◆ Exercise prompt: Once the line with "T201: PNP 2N3906" is found in the entries below, repeat that line and every one after it exactly, ending at the last.

▼

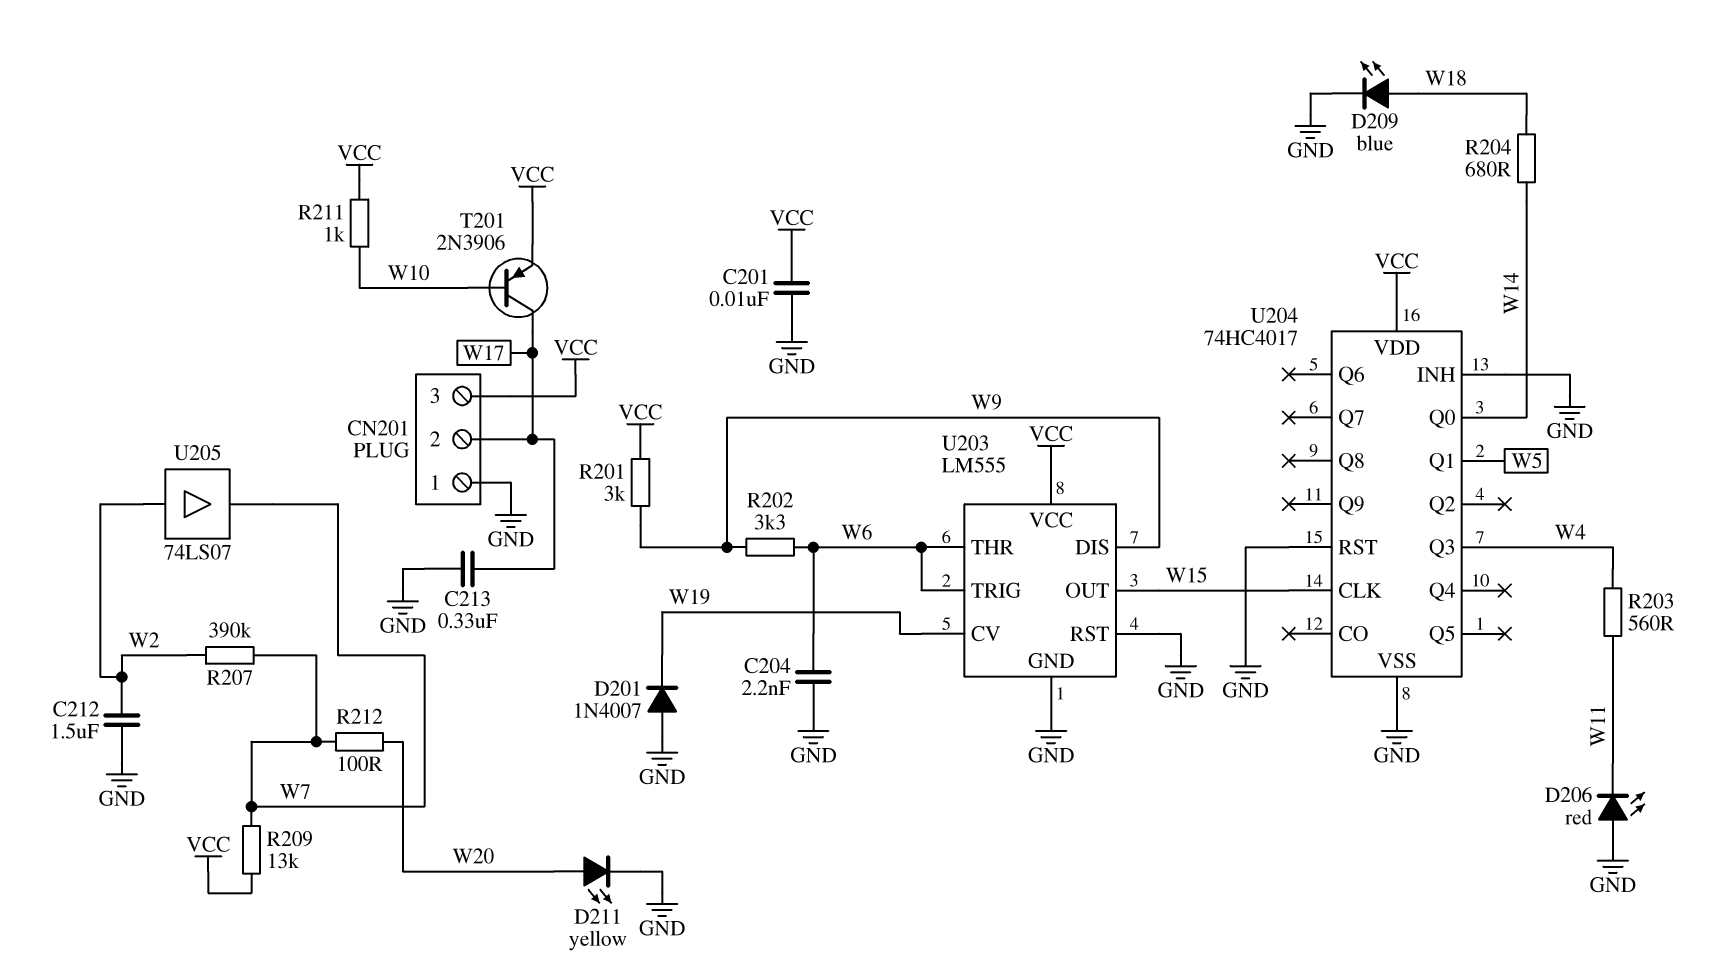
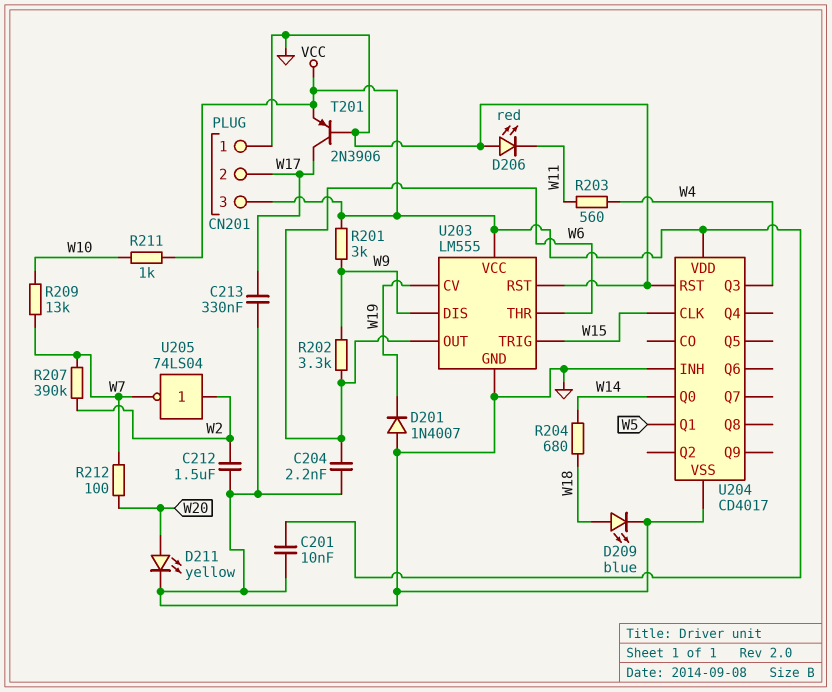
R209: 13k (VCC, W7) -> 13k (W7, W10)
T201: PNP 2N3906 (B W10, C W17, E VCC) -> PNP 2N3906 (B GND, C W17, E VCC)
U203 pin OUT: W15 -> W6
U203 pin TRIG: W6 -> W15
U204: 74HC4017 -> CD4017
U205: buffer 74LS07 (in W2, out W7) -> NOT 74LS04 (in W2, out W7)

▲

◆ Solution:
T201: PNP 2N3906 (B W10, C W17, E VCC) -> PNP 2N3906 (B GND, C W17, E VCC)
U203 pin OUT: W15 -> W6
U203 pin TRIG: W6 -> W15
U204: 74HC4017 -> CD4017
U205: buffer 74LS07 (in W2, out W7) -> NOT 74LS04 (in W2, out W7)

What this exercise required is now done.